*TASK STATEMENT:*
Go through the data and copy every line in which "scissors" appears.

*DATA FOR ANALYSIS:*
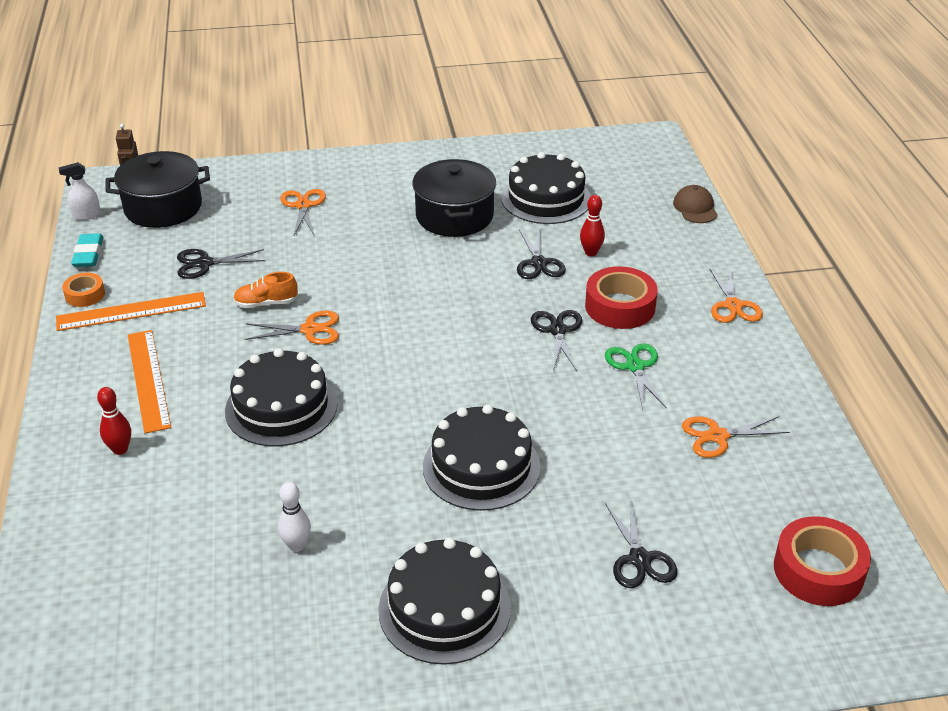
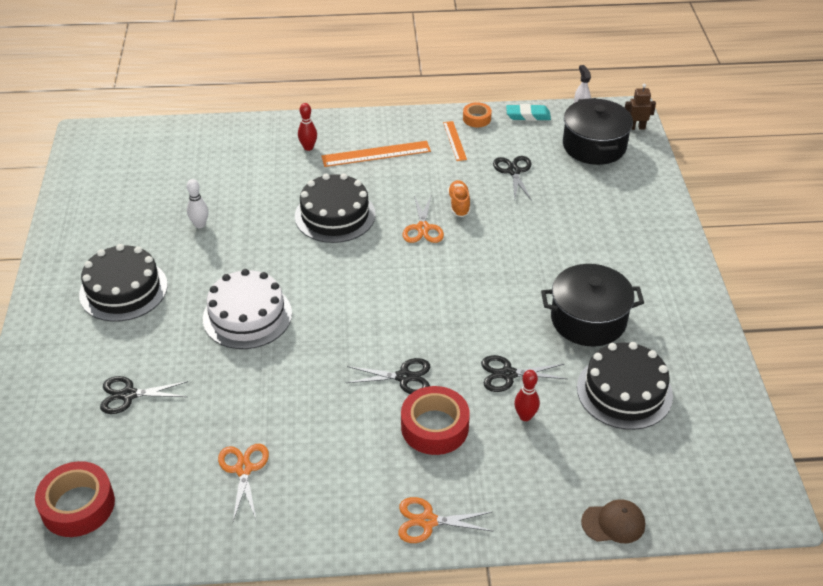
camera: 95 degrees right, 5 degrees up
(131, 312) = (454, 141): orange ruler -> orange ruler, size x0.60
(303, 205) = (601, 222): orange scissors -> none
(481, 466) = (247, 316): black cake -> white cake
(635, 366) = (346, 425): green scissors -> none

*WRITTEN RESPONSE:*
(303, 205) = (601, 222): orange scissors -> none
(635, 366) = (346, 425): green scissors -> none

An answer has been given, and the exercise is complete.